=== Begin Enclosure ===

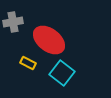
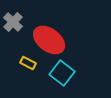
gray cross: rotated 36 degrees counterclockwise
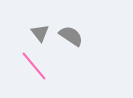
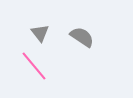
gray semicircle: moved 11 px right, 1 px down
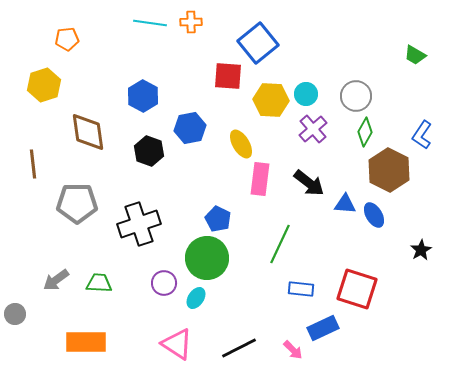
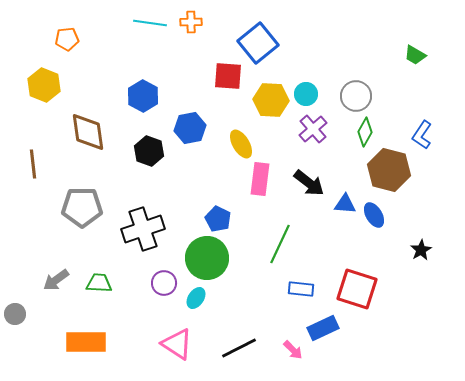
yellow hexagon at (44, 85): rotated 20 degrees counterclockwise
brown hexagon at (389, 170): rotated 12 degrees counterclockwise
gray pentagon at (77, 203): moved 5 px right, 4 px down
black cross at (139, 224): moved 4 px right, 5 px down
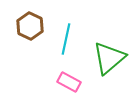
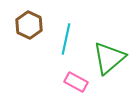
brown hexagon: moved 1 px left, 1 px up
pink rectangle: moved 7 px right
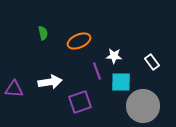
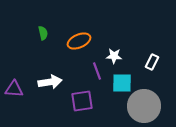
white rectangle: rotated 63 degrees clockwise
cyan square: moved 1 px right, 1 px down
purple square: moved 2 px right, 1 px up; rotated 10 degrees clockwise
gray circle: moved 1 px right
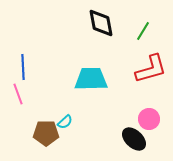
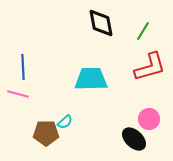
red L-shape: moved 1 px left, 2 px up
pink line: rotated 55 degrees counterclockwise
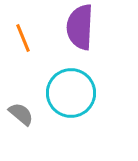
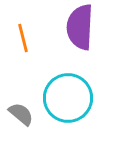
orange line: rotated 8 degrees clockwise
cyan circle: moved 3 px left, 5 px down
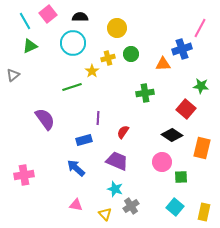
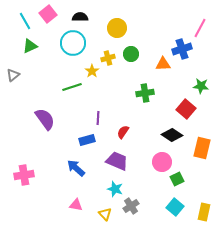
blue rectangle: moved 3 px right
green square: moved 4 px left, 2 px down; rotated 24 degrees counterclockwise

=== End Enclosure ===

ASSIGNMENT:
What is the number of lines in the listing above that hold "counterclockwise"? Respond with that number and nothing else.

TASK SOLUTION:
5